* **Directions**: Once you find the line with "blue fish: 5 -> 4" in the data that follows, repeat it and every line after it exactly, through the line with "white fish: 6 -> 4".
Top of Supplied data
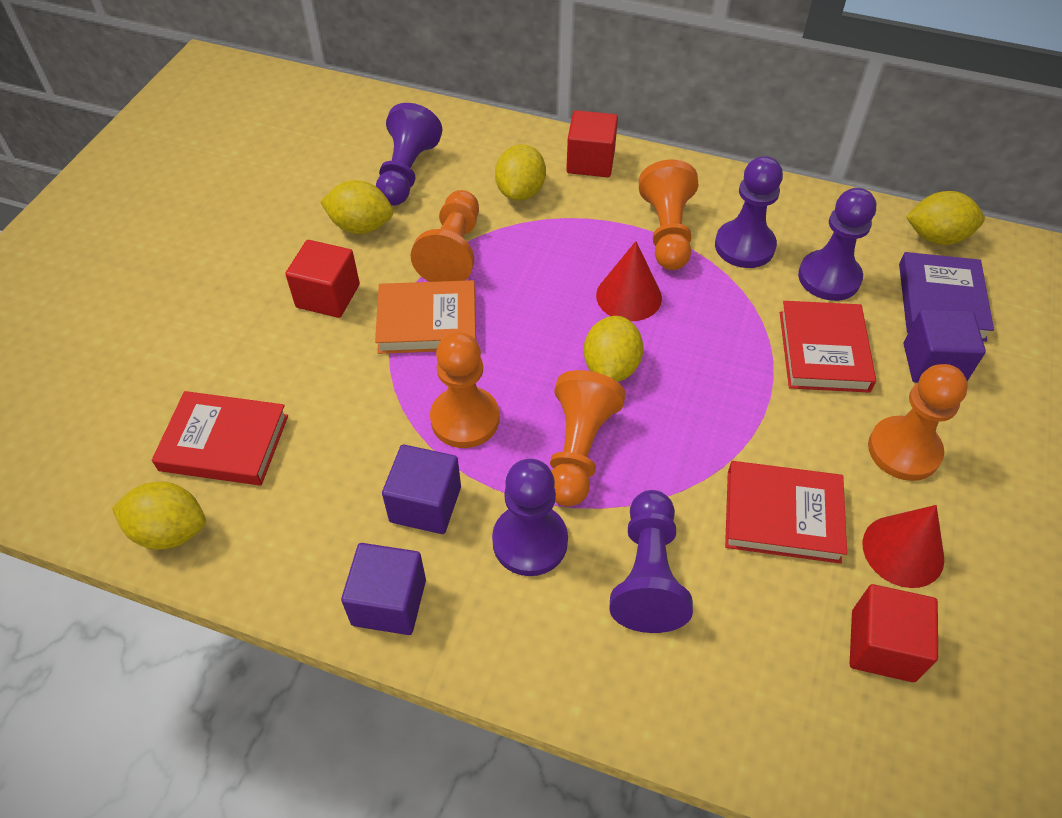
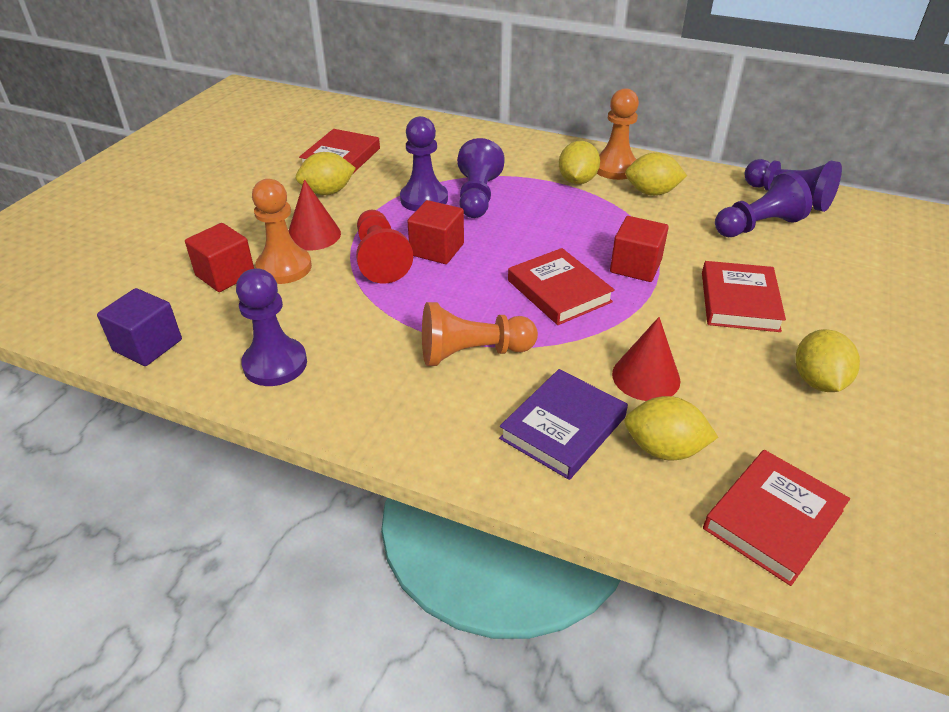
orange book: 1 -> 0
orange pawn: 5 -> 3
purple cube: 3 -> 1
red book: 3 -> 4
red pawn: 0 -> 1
Bottom of Supplied data
Top of Supplied data
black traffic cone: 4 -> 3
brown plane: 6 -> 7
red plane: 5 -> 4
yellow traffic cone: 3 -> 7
Bottom of Supplied data
Top of Supplied data
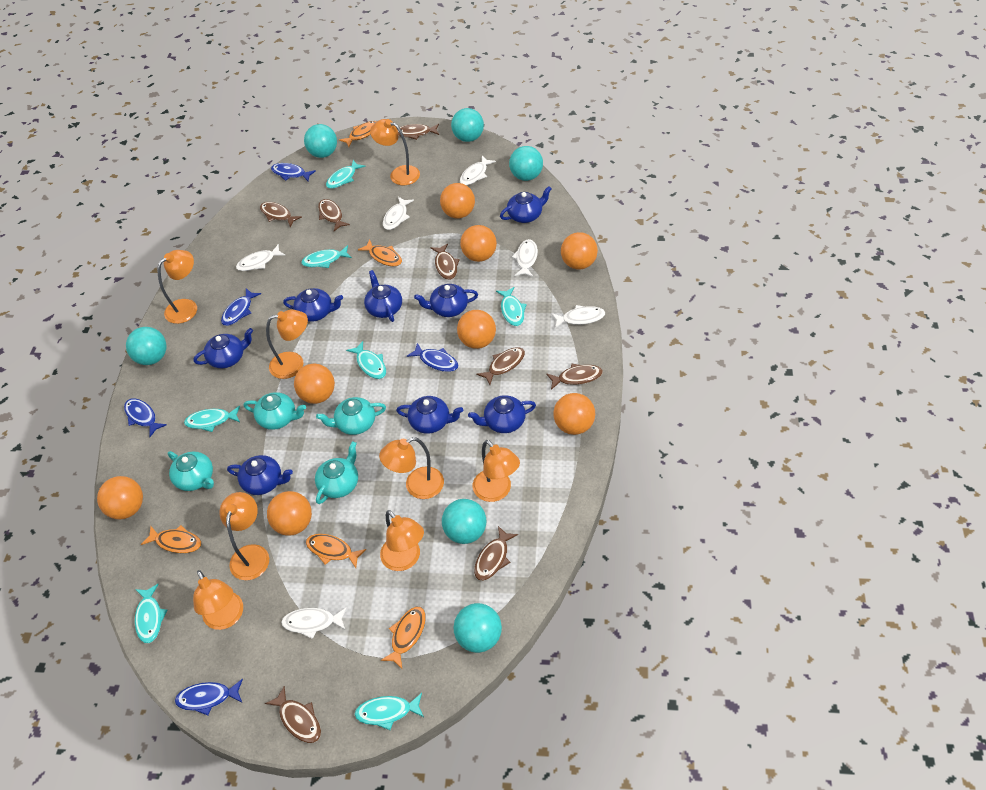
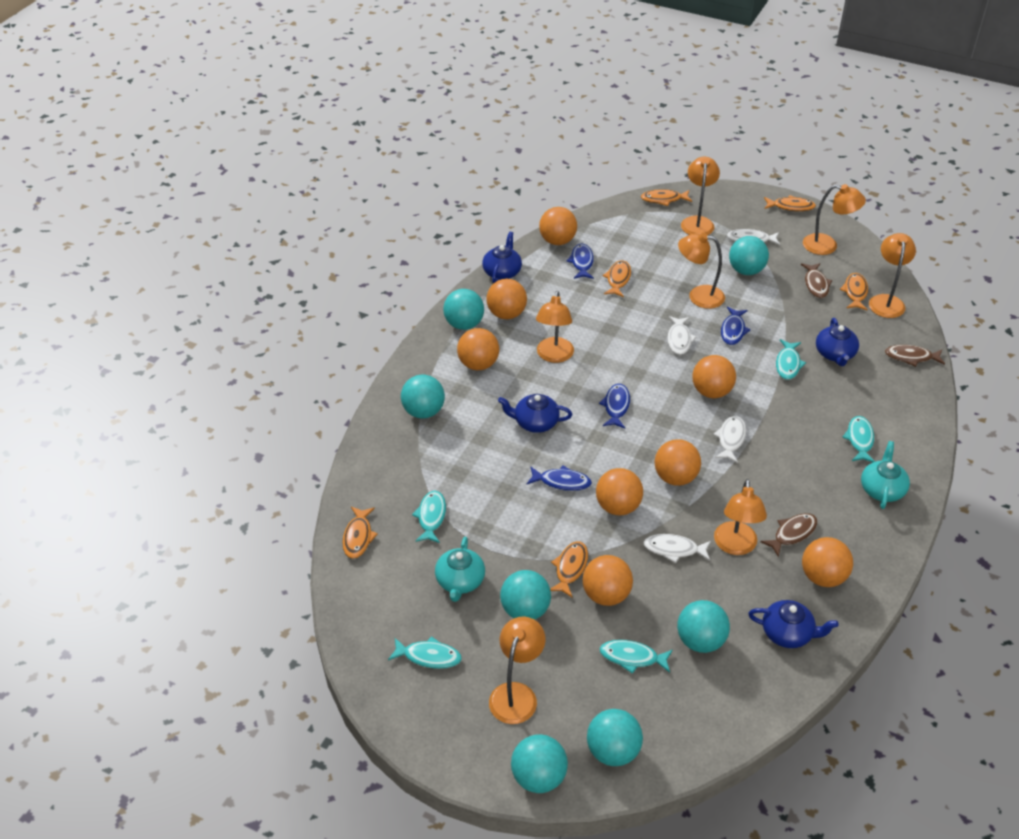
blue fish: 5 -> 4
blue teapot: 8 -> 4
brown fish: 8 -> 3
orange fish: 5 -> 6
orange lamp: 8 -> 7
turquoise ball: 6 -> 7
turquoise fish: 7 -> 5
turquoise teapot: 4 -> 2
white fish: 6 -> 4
Bottom of Supplied data
* **Result**:
blue fish: 5 -> 4
blue teapot: 8 -> 4
brown fish: 8 -> 3
orange fish: 5 -> 6
orange lamp: 8 -> 7
turquoise ball: 6 -> 7
turquoise fish: 7 -> 5
turquoise teapot: 4 -> 2
white fish: 6 -> 4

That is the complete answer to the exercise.